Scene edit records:
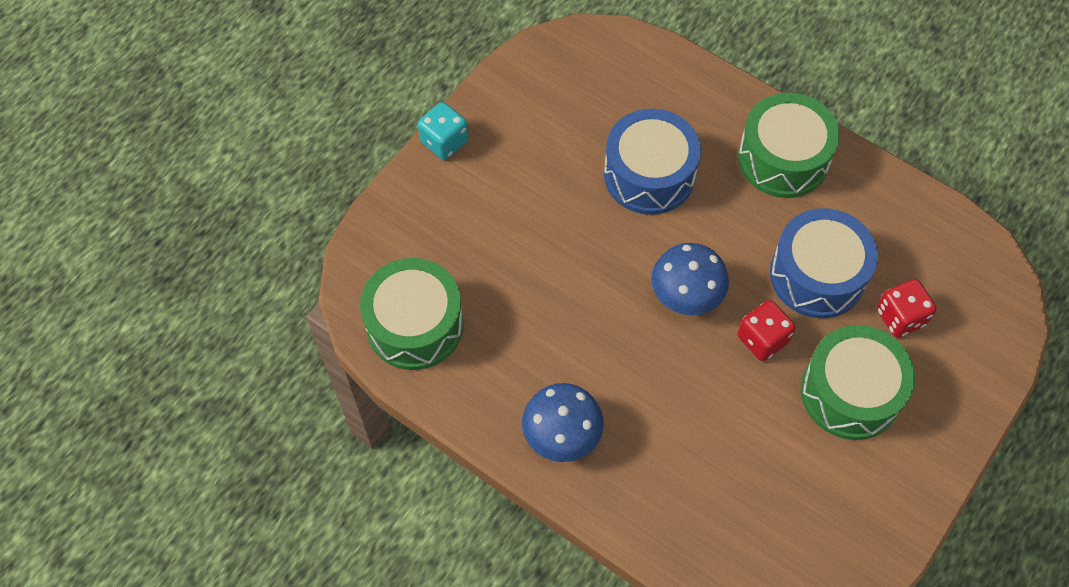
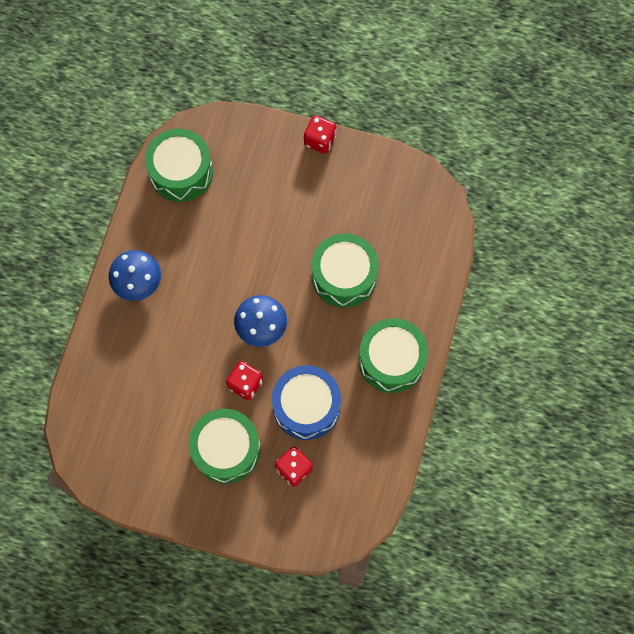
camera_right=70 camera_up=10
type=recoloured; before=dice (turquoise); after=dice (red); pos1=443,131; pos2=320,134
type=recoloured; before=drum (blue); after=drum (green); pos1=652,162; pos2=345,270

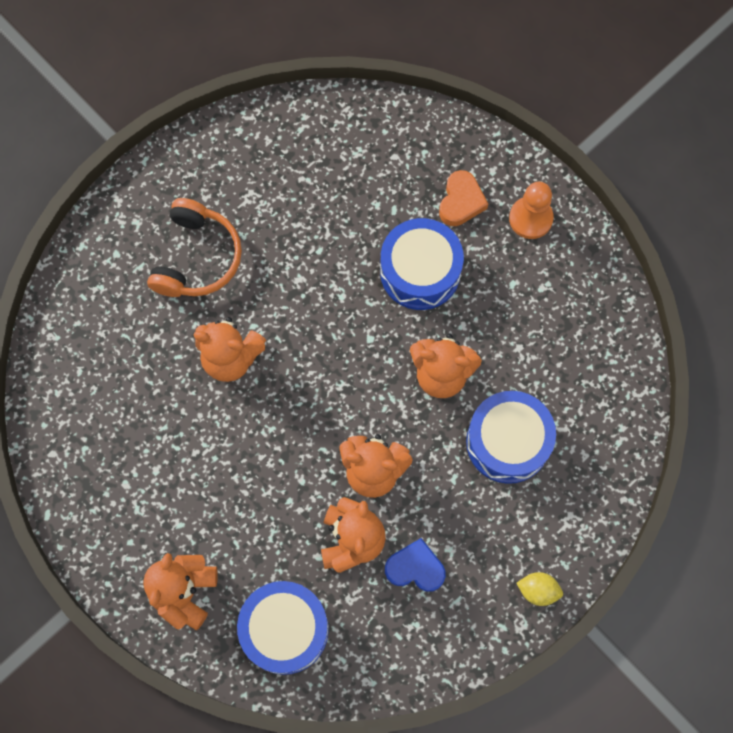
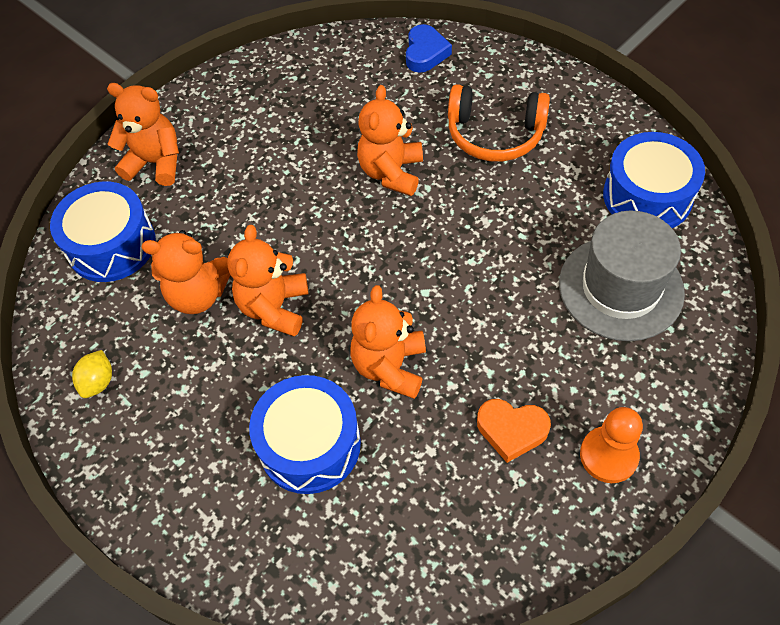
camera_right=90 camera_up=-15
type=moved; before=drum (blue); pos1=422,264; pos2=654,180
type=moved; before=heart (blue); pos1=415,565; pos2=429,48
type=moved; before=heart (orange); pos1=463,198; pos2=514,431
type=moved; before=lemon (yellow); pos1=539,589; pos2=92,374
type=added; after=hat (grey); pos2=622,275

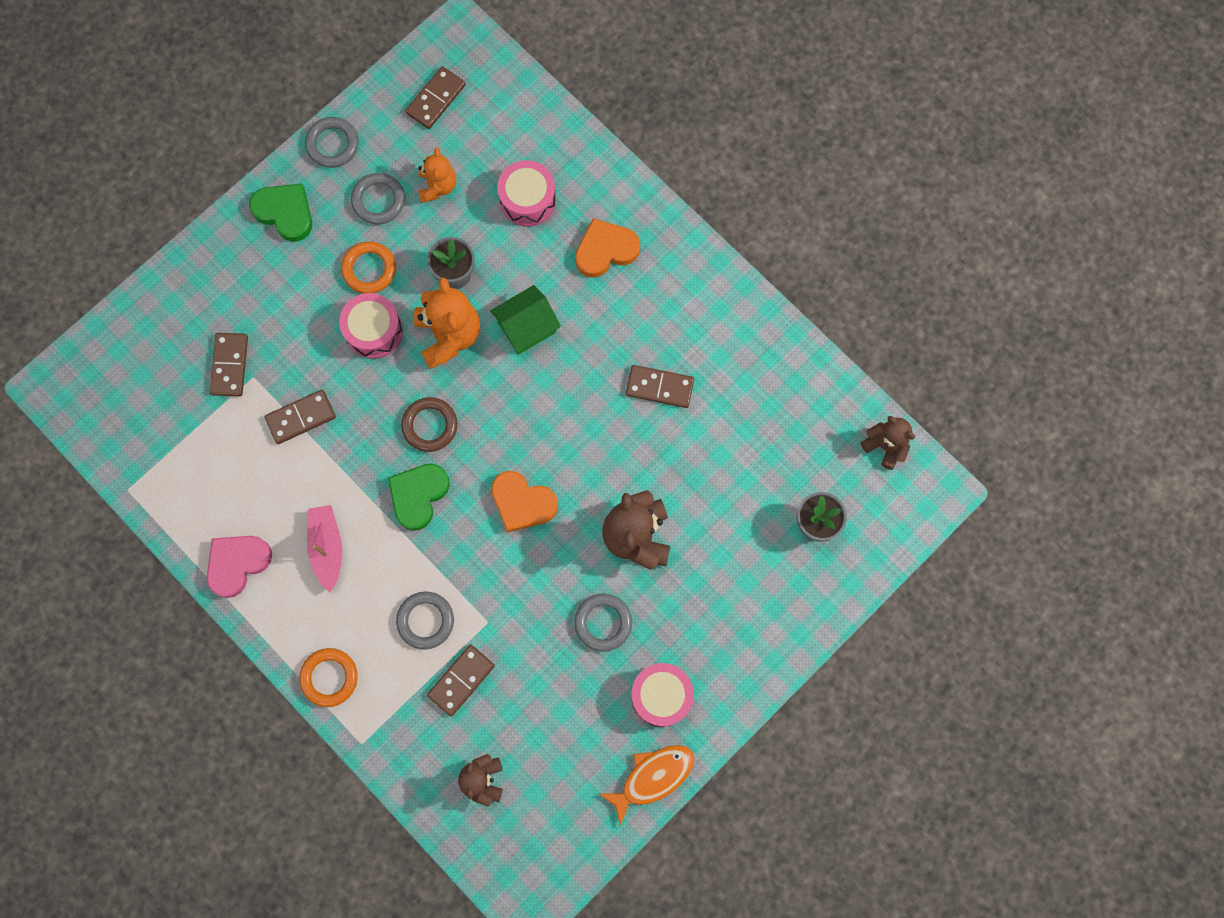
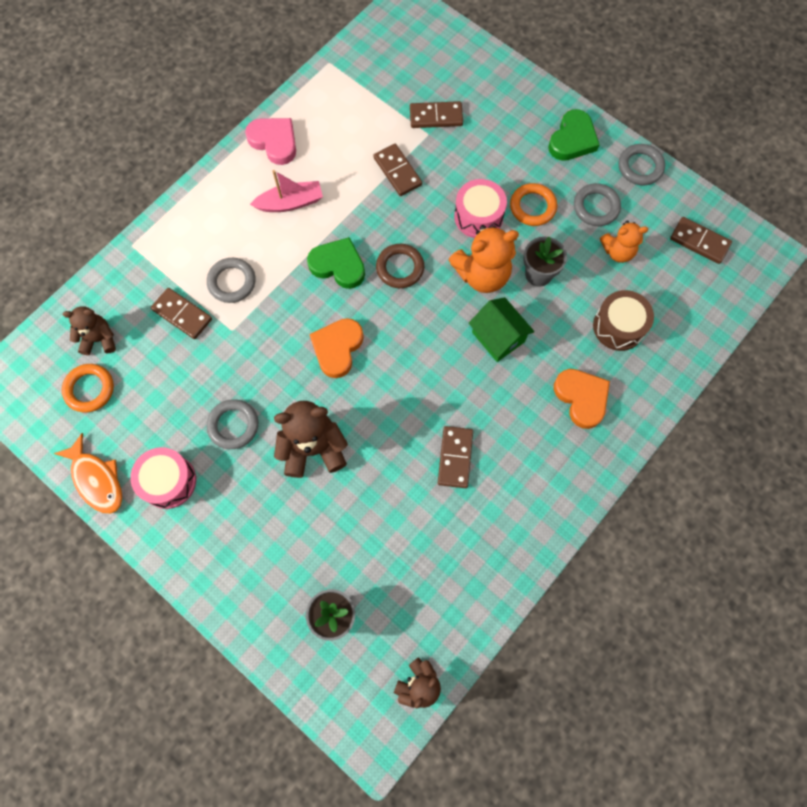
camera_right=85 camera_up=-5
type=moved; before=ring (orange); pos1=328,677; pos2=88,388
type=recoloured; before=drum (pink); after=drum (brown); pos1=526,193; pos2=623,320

Work to complete: Copy out each line of the records above that includes "heart".

Written answer:
type=moved; before=heart (blue); pos1=415,565; pos2=429,48
type=moved; before=heart (orange); pos1=463,198; pos2=514,431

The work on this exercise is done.